- What is required -
Present the items below as a numbered list, skipping any blank lines and omitting the pictures.

- Stored entries -
========
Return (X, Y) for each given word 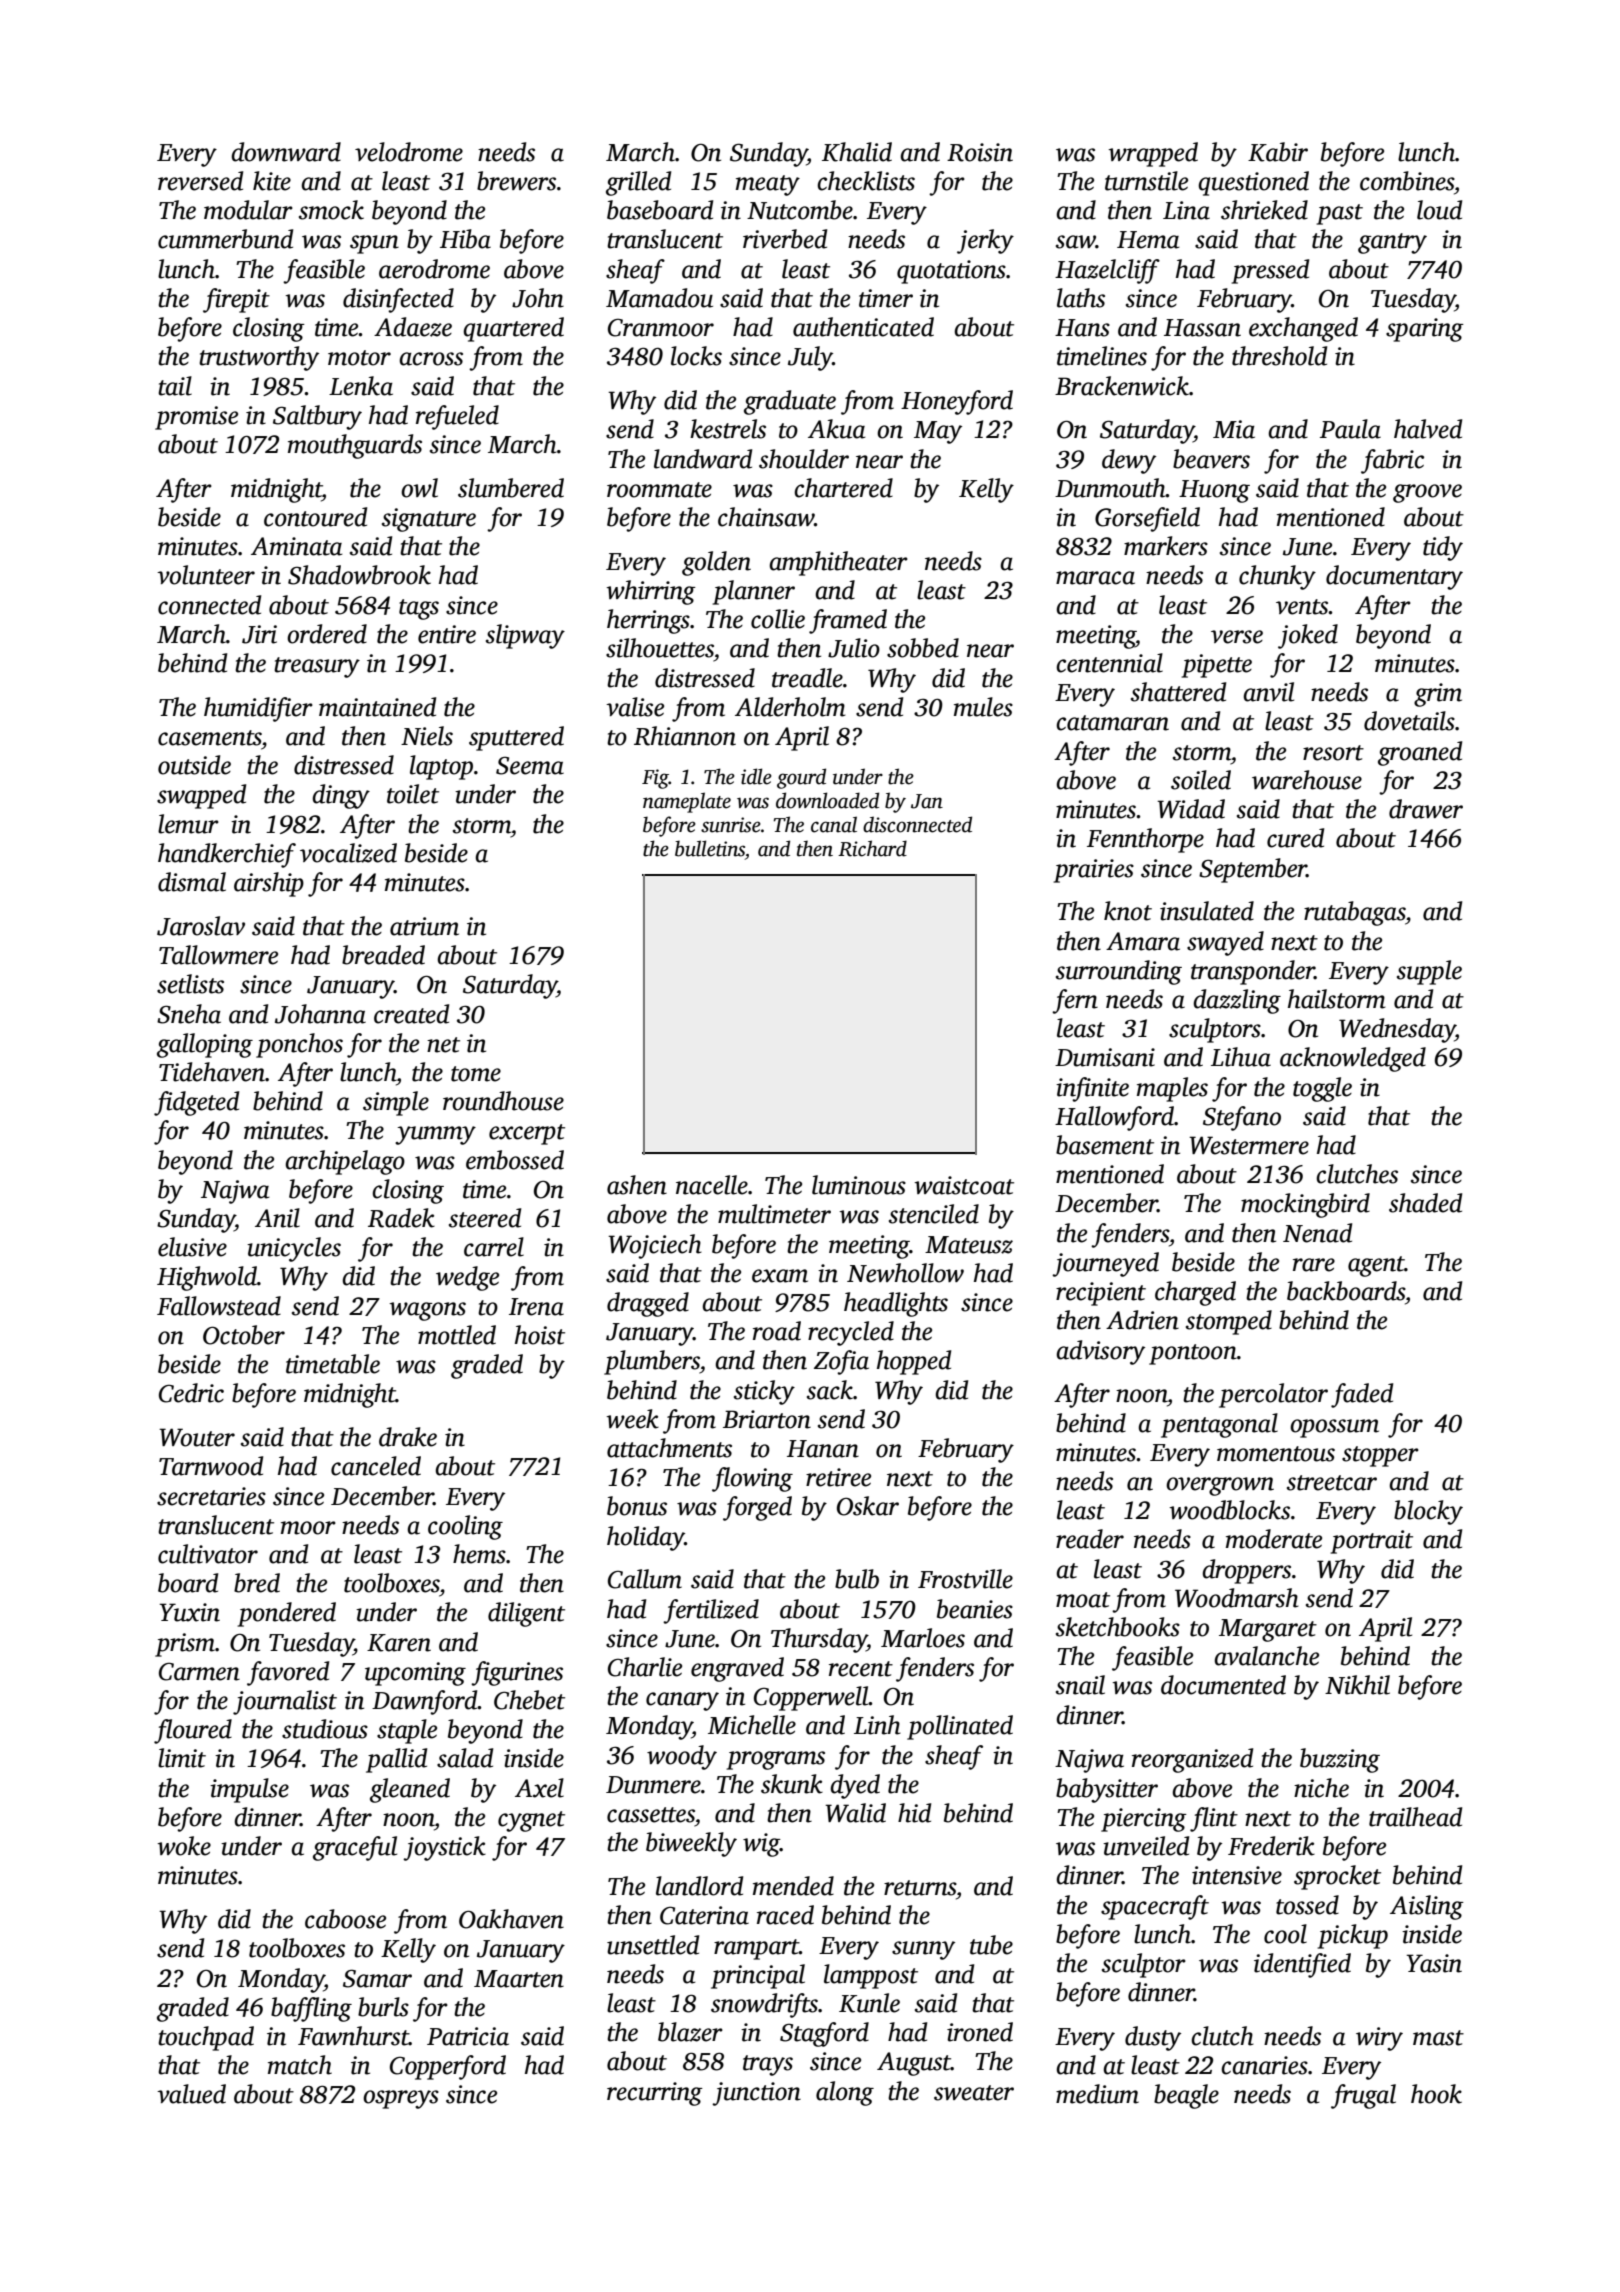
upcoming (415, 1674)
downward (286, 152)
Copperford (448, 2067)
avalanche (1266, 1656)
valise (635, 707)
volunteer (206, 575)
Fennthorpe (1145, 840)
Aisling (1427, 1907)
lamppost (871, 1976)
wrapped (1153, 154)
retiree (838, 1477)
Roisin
========
- Solution to this exercise -
1. Return (X, Y) for each given word 
2. upcoming (415, 1674)
3. downward (286, 152)
4. Copperford (448, 2067)
5. avalanche (1266, 1656)
6. valise (635, 707)
7. volunteer (206, 575)
8. Fennthorpe (1145, 840)
9. Aisling (1427, 1907)
10. lamppost (871, 1976)
11. wrapped (1153, 154)
12. retiree (838, 1477)
13. Roisin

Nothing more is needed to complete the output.